→ **SUPPLIED MATERIAL**
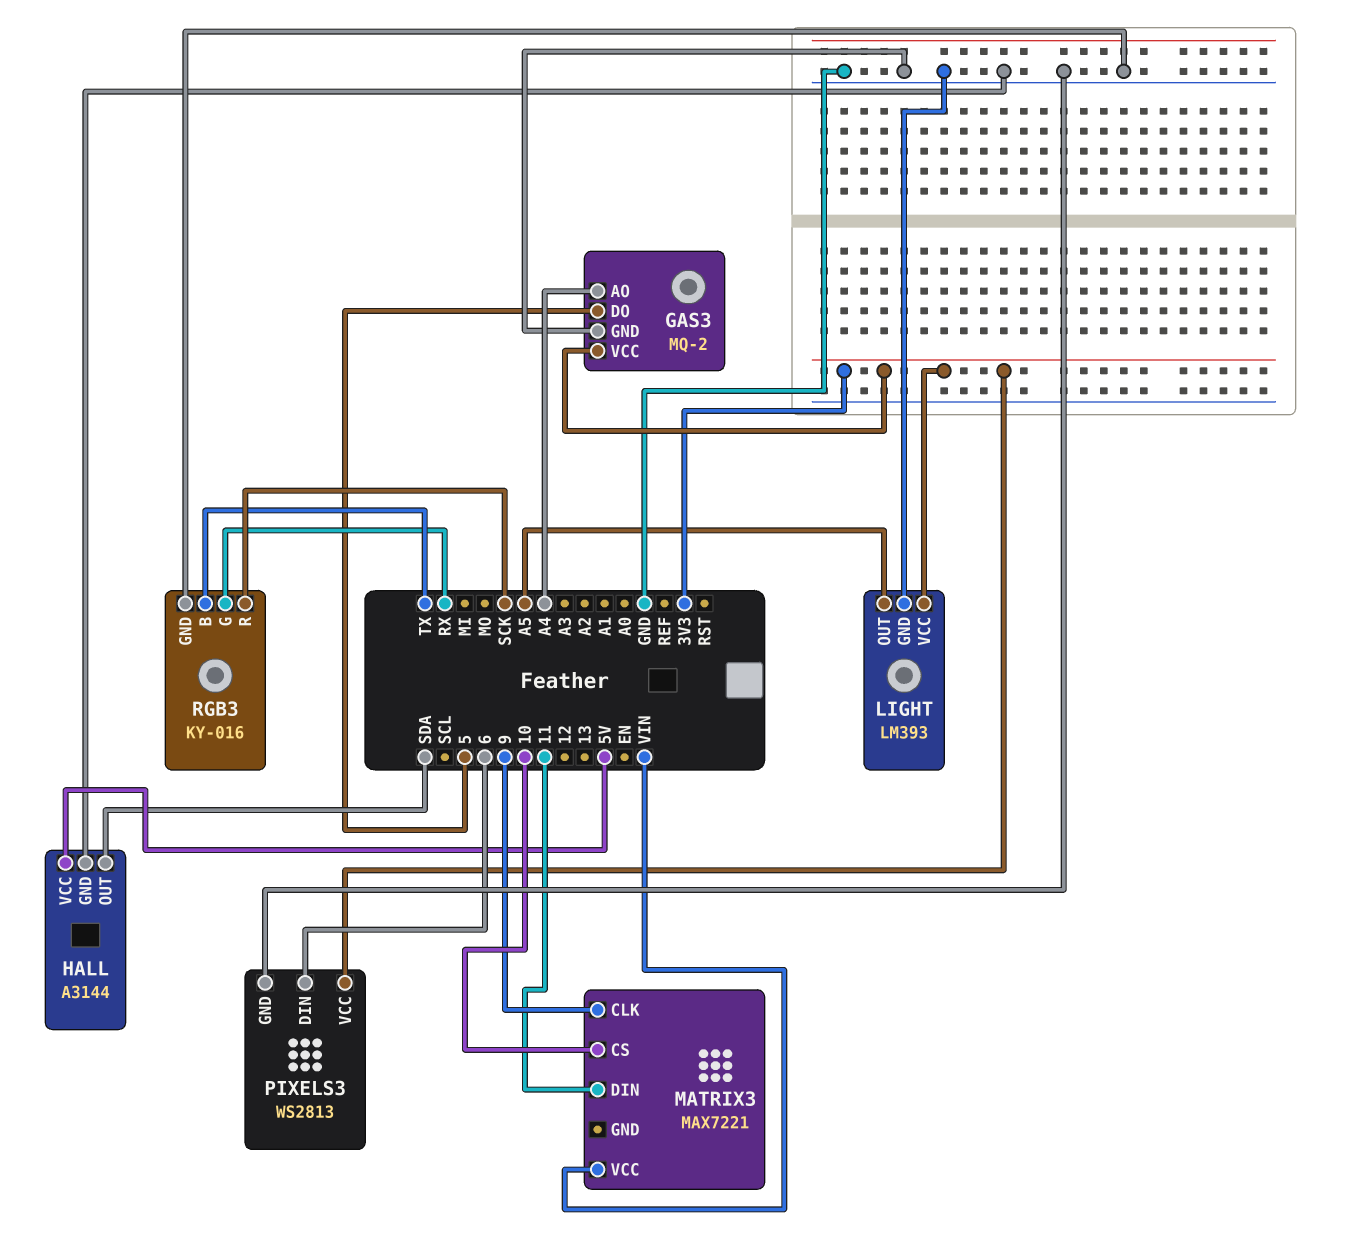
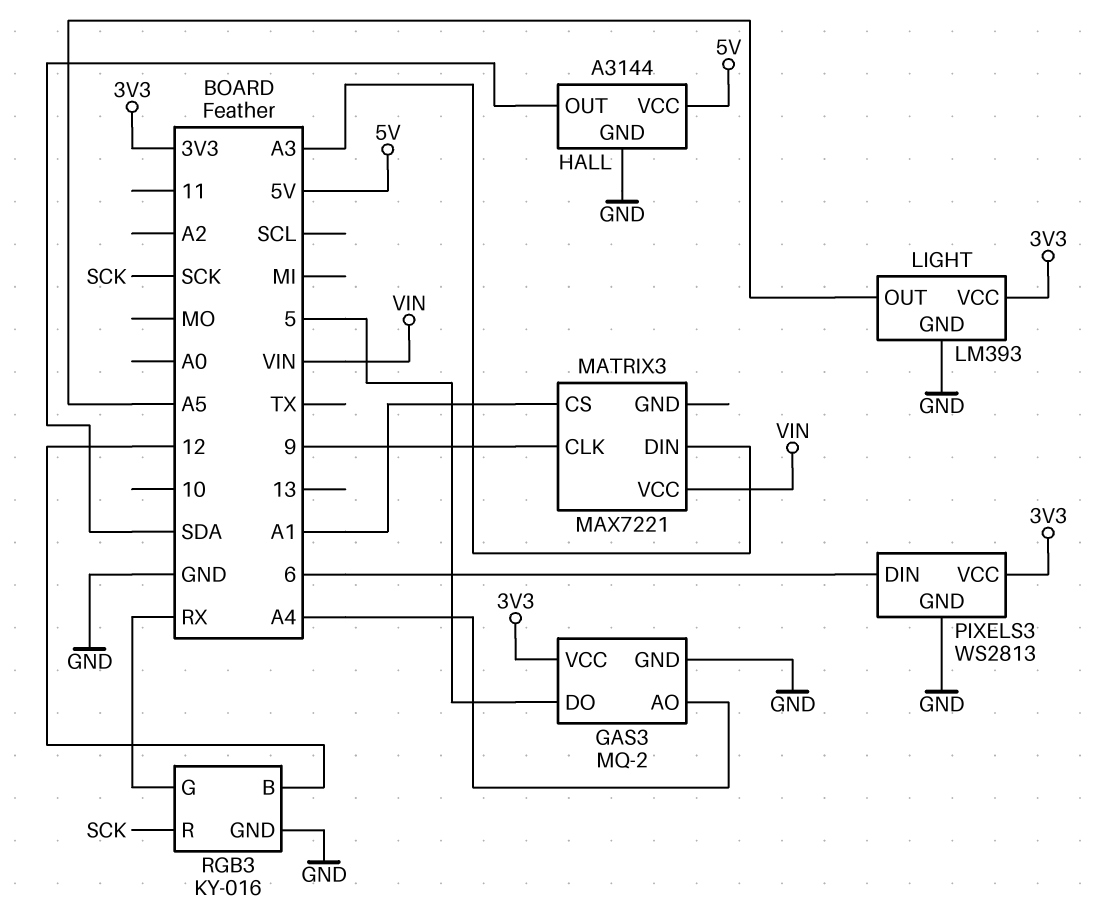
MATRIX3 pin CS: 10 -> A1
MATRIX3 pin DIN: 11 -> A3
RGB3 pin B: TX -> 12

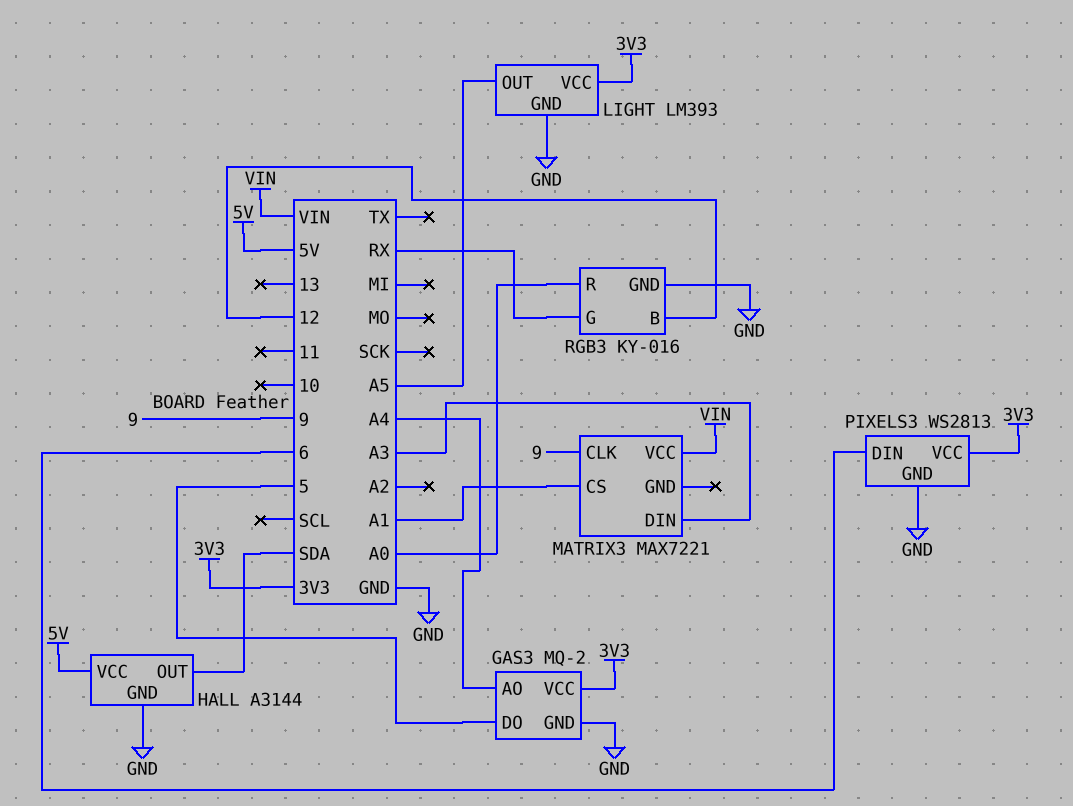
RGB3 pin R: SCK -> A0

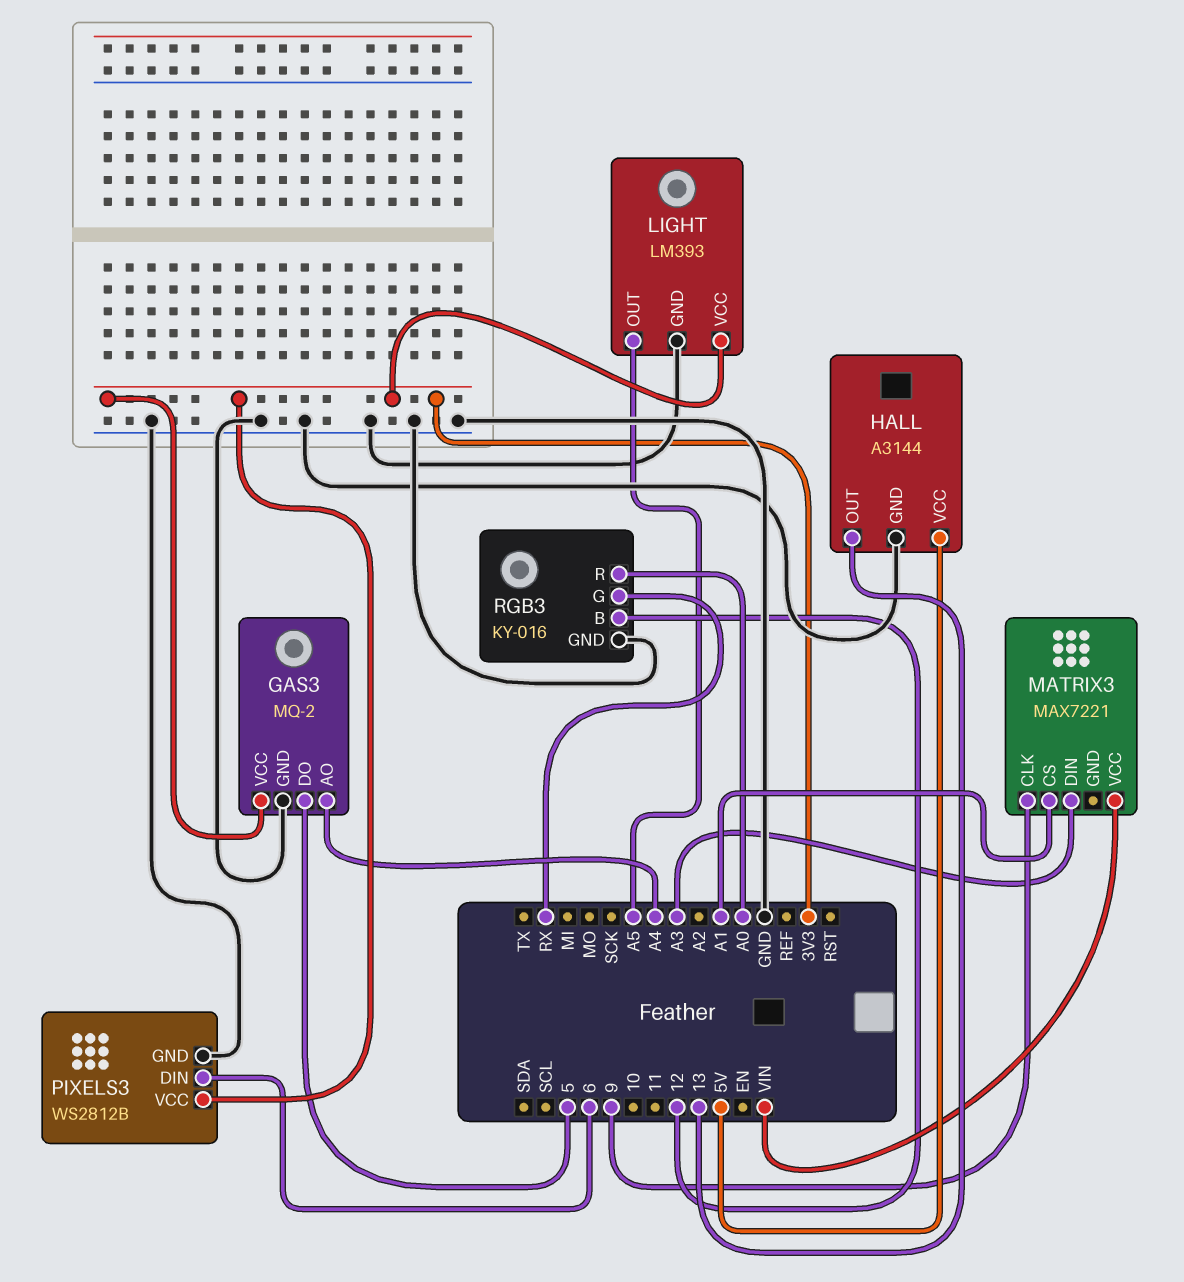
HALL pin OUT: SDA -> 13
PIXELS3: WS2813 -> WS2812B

→ **TASK TO CARRY OUT**
Each line above has to be returned exactly. Drop the pictures.

→ **ANSWER SPACE**
MATRIX3 pin CS: 10 -> A1
MATRIX3 pin DIN: 11 -> A3
RGB3 pin B: TX -> 12

RGB3 pin R: SCK -> A0

HALL pin OUT: SDA -> 13
PIXELS3: WS2813 -> WS2812B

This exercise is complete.